_What the exercise asks:_
In the records below, the line with "C2: 47uF (plus" opens the range and the line with "U15: NAND 74HC00" closes it; print that range exactly and nothing else.

_Source information:_
/---

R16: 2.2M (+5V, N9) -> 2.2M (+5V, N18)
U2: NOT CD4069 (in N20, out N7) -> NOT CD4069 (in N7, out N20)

\---
/---

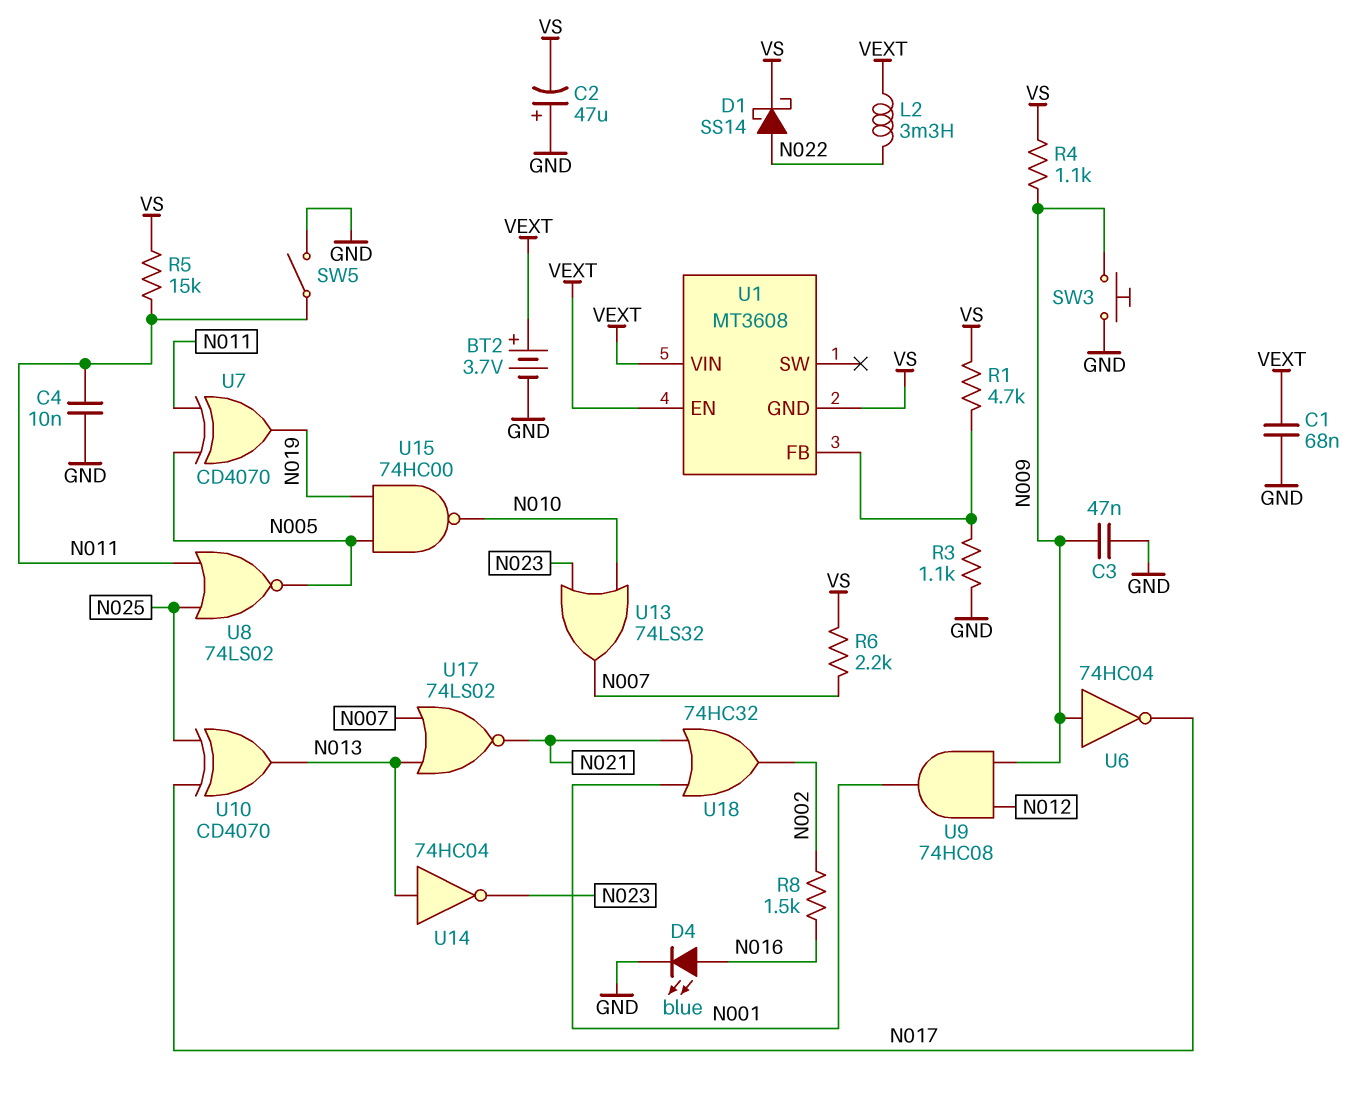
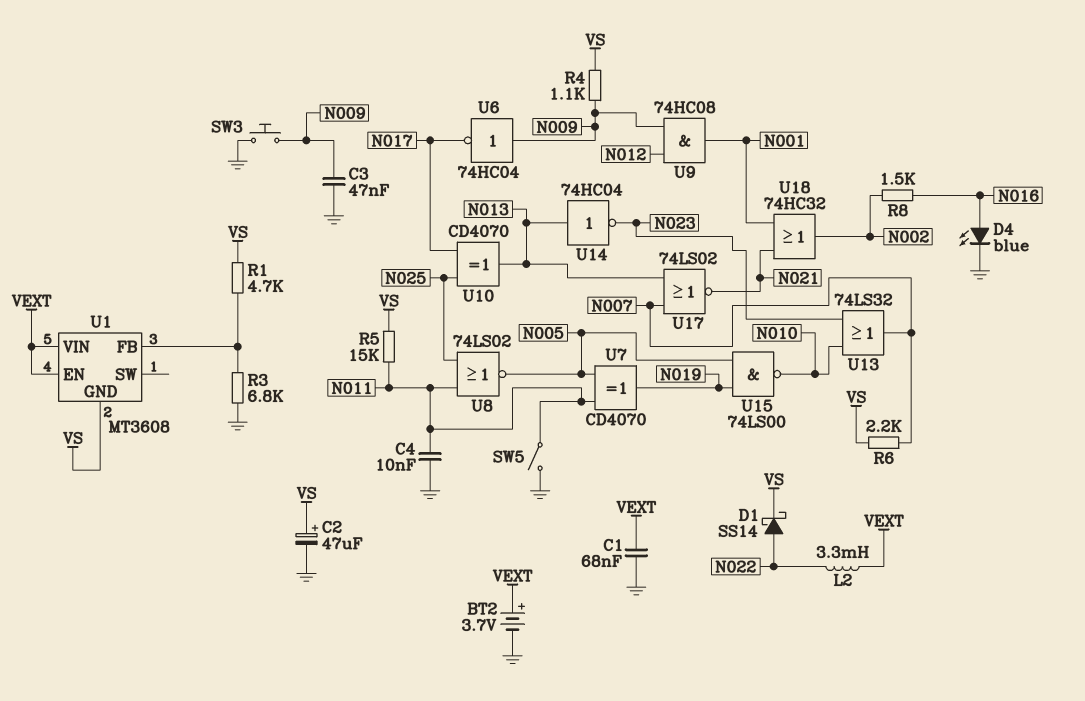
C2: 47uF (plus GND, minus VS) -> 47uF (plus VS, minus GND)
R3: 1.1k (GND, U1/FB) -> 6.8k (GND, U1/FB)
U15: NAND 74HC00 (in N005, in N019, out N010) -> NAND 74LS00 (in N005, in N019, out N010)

\---
/---

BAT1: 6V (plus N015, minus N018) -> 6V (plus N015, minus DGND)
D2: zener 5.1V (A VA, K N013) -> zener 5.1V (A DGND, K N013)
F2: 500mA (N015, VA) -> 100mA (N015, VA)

\---

_Output for this exercise:_
C2: 47uF (plus GND, minus VS) -> 47uF (plus VS, minus GND)
R3: 1.1k (GND, U1/FB) -> 6.8k (GND, U1/FB)
U15: NAND 74HC00 (in N005, in N019, out N010) -> NAND 74LS00 (in N005, in N019, out N010)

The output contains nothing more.